┌─ EXTRACTED ENTRIES

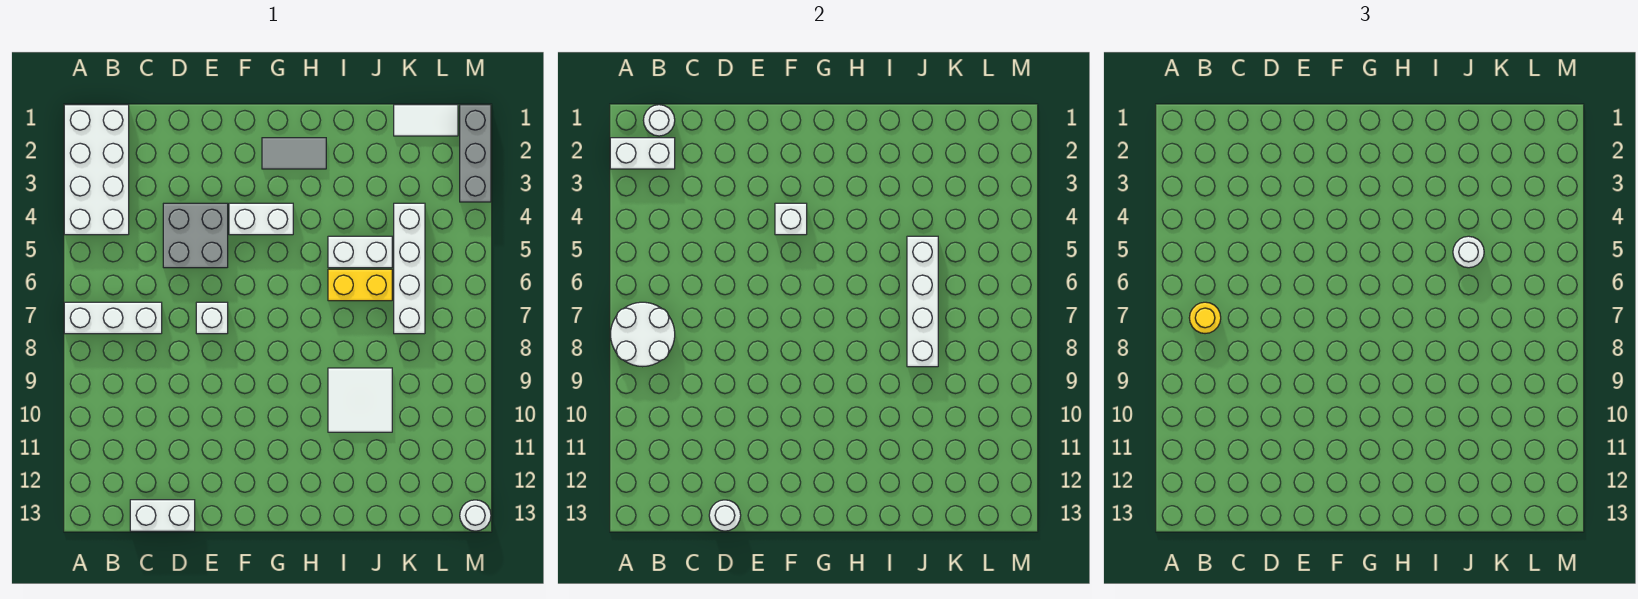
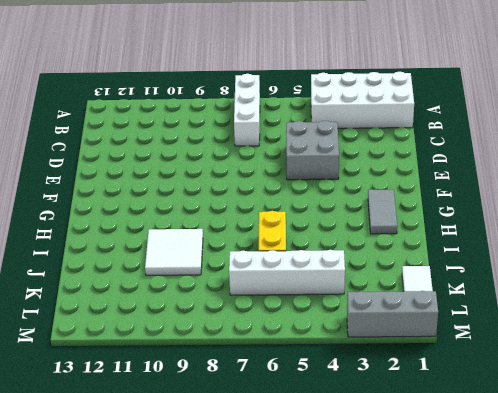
none -> white brick C13:D13 level 1
none -> white brick E7 level 1
none -> white brick F4:G4 level 1

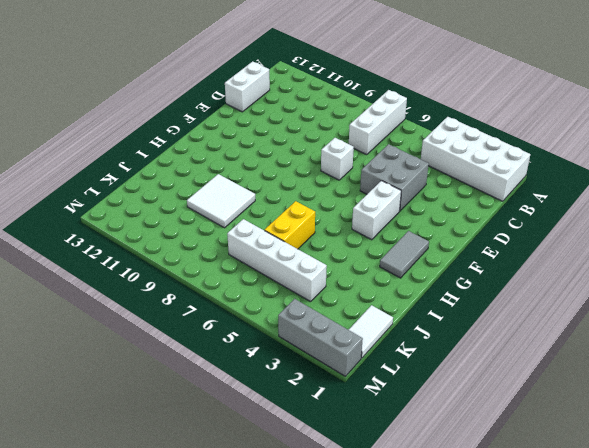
none -> white brick I5:J5 level 1
none -> white round brick M13 level 1
none -> white brick A2:B2 level 2

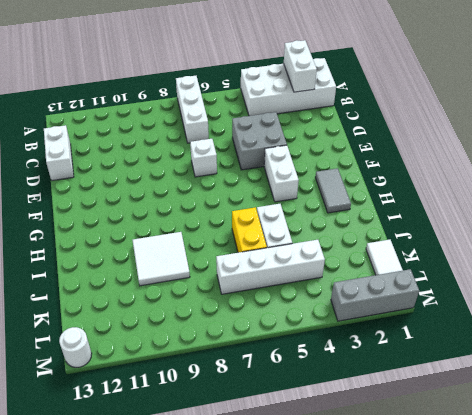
none -> white round brick A7:B8 level 2
none -> white round brick B1 level 2
none -> white round brick D13 level 2

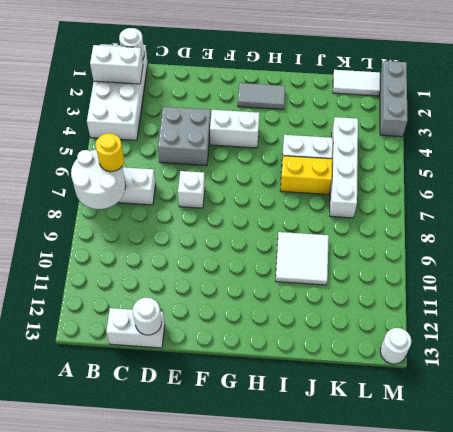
none -> white brick F4 level 2
none -> white brick J5:J8 level 2
none -> white round brick J5 level 3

└─

**PROBLEM REQUIREMENTS**
Your copy should hold exactly the lines from the one with "none -> white brick A2:B2 level 2" through the final line of the records, both ends included, and no pictures.

**EXERCISE ANSWER**
none -> white brick A2:B2 level 2

none -> white round brick A7:B8 level 2
none -> white round brick B1 level 2
none -> white round brick D13 level 2

none -> white brick F4 level 2
none -> white brick J5:J8 level 2
none -> white round brick J5 level 3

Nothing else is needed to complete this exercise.